• [Task requirements]: Return the full set of entries exactly. Omit none.

• [Data]:
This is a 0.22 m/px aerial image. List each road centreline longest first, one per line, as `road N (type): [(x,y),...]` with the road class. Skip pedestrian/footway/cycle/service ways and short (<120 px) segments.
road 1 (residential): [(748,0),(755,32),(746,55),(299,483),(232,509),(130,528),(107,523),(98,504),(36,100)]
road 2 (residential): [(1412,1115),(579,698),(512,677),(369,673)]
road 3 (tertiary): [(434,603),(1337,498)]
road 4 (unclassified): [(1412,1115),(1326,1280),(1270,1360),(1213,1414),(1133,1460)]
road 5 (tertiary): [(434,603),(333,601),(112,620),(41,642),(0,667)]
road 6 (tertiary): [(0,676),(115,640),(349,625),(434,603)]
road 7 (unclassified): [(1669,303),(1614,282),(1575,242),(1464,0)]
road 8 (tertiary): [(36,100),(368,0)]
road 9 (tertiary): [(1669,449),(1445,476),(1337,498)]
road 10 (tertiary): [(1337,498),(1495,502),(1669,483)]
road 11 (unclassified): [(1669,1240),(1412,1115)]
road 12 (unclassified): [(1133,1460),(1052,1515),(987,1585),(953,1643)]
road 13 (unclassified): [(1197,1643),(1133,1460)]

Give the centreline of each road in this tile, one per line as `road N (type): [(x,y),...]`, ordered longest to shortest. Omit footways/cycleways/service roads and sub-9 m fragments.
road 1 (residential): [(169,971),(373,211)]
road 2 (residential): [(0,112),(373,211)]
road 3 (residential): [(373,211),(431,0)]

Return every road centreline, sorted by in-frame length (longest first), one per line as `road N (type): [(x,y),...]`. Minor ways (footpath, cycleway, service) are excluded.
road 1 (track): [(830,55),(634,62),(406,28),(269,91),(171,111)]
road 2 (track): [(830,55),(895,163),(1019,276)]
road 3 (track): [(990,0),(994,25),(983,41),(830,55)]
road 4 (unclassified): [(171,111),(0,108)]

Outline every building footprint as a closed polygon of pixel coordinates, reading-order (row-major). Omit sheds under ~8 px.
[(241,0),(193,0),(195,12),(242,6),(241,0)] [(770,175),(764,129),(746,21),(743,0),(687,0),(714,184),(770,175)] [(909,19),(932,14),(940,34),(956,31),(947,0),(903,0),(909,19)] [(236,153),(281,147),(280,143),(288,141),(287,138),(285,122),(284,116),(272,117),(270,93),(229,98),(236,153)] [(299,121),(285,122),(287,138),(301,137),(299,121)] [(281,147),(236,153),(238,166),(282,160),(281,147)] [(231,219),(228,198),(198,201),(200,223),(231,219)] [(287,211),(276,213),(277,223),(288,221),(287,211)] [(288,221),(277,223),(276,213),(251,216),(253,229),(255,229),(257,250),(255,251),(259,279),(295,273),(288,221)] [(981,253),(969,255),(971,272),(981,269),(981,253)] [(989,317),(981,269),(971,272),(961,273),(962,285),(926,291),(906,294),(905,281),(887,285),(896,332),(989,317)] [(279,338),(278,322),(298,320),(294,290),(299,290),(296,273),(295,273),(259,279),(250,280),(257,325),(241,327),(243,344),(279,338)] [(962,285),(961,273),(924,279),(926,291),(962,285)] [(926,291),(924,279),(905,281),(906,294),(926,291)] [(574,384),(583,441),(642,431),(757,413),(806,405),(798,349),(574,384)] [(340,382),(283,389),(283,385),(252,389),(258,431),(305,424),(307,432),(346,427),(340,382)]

• [Solution to the problem]:
This is a 0.22 m/px aerial image. List each road centreline longest first, one per line, as `road N (type): [(x,y),...]` with the road class. Skip pedestrian/footway/cycle/service ways and short (<120 px) segments.
road 1 (residential): [(748,0),(755,32),(746,55),(299,483),(232,509),(130,528),(107,523),(98,504),(36,100)]
road 2 (residential): [(1412,1115),(579,698),(512,677),(369,673)]
road 3 (tertiary): [(434,603),(1337,498)]
road 4 (unclassified): [(1412,1115),(1326,1280),(1270,1360),(1213,1414),(1133,1460)]
road 5 (tertiary): [(434,603),(333,601),(112,620),(41,642),(0,667)]
road 6 (tertiary): [(0,676),(115,640),(349,625),(434,603)]
road 7 (unclassified): [(1669,303),(1614,282),(1575,242),(1464,0)]
road 8 (tertiary): [(36,100),(368,0)]
road 9 (tertiary): [(1669,449),(1445,476),(1337,498)]
road 10 (tertiary): [(1337,498),(1495,502),(1669,483)]
road 11 (unclassified): [(1669,1240),(1412,1115)]
road 12 (unclassified): [(1133,1460),(1052,1515),(987,1585),(953,1643)]
road 13 (unclassified): [(1197,1643),(1133,1460)]

Give the centreline of each road in this tile, one per line as `road N (type): [(x,y),...]`, ordered longest to shortest. Omit footways/cycleways/service roads and sub-9 m fragments.
road 1 (residential): [(169,971),(373,211)]
road 2 (residential): [(0,112),(373,211)]
road 3 (residential): [(373,211),(431,0)]

Return every road centreline, sorted by in-frame length (longest first), one per line as `road N (type): [(x,y),...]`. Minor ways (footpath, cycleway, service) are excluded.
road 1 (track): [(830,55),(634,62),(406,28),(269,91),(171,111)]
road 2 (track): [(830,55),(895,163),(1019,276)]
road 3 (track): [(990,0),(994,25),(983,41),(830,55)]
road 4 (unclassified): [(171,111),(0,108)]

Outline every building footprint as a closed polygon of pixel coordinates, reading-order (row-major). Omit sheds under ~8 px.
[(241,0),(193,0),(195,12),(242,6),(241,0)] [(770,175),(764,129),(746,21),(743,0),(687,0),(714,184),(770,175)] [(909,19),(932,14),(940,34),(956,31),(947,0),(903,0),(909,19)] [(236,153),(281,147),(280,143),(288,141),(287,138),(285,122),(284,116),(272,117),(270,93),(229,98),(236,153)] [(299,121),(285,122),(287,138),(301,137),(299,121)] [(281,147),(236,153),(238,166),(282,160),(281,147)] [(231,219),(228,198),(198,201),(200,223),(231,219)] [(287,211),(276,213),(277,223),(288,221),(287,211)] [(288,221),(277,223),(276,213),(251,216),(253,229),(255,229),(257,250),(255,251),(259,279),(295,273),(288,221)] [(981,253),(969,255),(971,272),(981,269),(981,253)] [(989,317),(981,269),(971,272),(961,273),(962,285),(926,291),(906,294),(905,281),(887,285),(896,332),(989,317)] [(279,338),(278,322),(298,320),(294,290),(299,290),(296,273),(295,273),(259,279),(250,280),(257,325),(241,327),(243,344),(279,338)] [(962,285),(961,273),(924,279),(926,291),(962,285)] [(926,291),(924,279),(905,281),(906,294),(926,291)] [(574,384),(583,441),(642,431),(757,413),(806,405),(798,349),(574,384)] [(340,382),(283,389),(283,385),(252,389),(258,431),(305,424),(307,432),(346,427),(340,382)]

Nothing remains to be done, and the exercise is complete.